* **What this task involves**
Every line of the records below that holds the word "purple" belongs in the answer.

Entries taken from a collection:
□ □ □ □
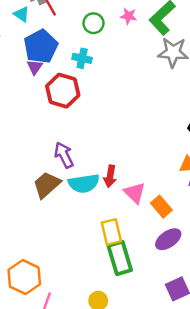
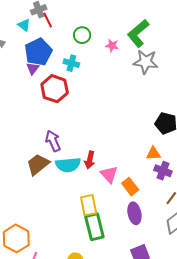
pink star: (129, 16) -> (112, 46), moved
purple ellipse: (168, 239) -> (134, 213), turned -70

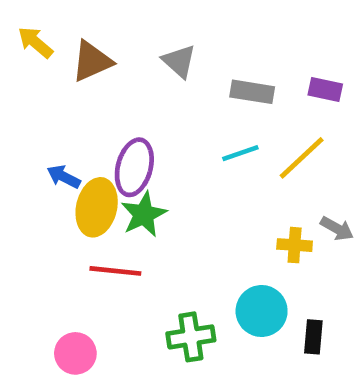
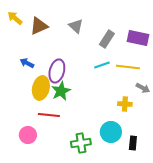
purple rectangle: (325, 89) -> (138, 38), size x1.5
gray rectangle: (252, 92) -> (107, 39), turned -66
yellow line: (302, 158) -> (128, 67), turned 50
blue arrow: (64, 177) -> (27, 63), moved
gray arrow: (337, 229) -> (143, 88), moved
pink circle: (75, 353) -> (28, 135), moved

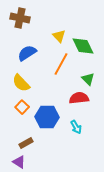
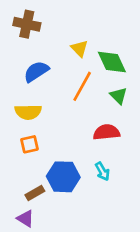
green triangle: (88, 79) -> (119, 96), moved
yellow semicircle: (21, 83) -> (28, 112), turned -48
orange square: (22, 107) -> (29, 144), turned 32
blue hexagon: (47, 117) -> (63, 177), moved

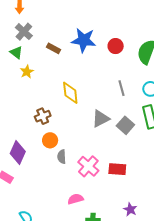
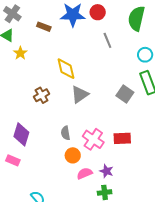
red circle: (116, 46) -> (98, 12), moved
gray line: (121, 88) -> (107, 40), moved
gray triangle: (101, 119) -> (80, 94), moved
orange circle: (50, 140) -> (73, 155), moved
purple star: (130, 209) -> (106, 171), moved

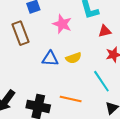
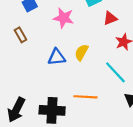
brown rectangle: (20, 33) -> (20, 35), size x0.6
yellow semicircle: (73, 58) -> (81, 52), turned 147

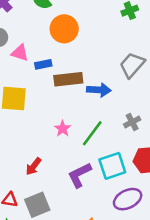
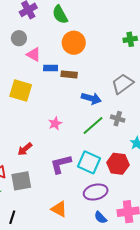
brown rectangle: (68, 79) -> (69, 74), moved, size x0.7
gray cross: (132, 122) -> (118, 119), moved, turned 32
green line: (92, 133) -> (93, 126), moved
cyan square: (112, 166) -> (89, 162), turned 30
□ □ □ □
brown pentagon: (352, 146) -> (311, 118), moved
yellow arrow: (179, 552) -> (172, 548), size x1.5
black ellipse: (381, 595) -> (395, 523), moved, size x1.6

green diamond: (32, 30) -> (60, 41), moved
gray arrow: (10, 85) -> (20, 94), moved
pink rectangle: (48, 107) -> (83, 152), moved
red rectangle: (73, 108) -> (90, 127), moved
□ □ □ □
* **Task solution**
purple ellipse: (168, 239) -> (134, 213), turned -70
purple rectangle: (325, 89) -> (138, 38), size x1.5
purple star: (130, 209) -> (106, 171), moved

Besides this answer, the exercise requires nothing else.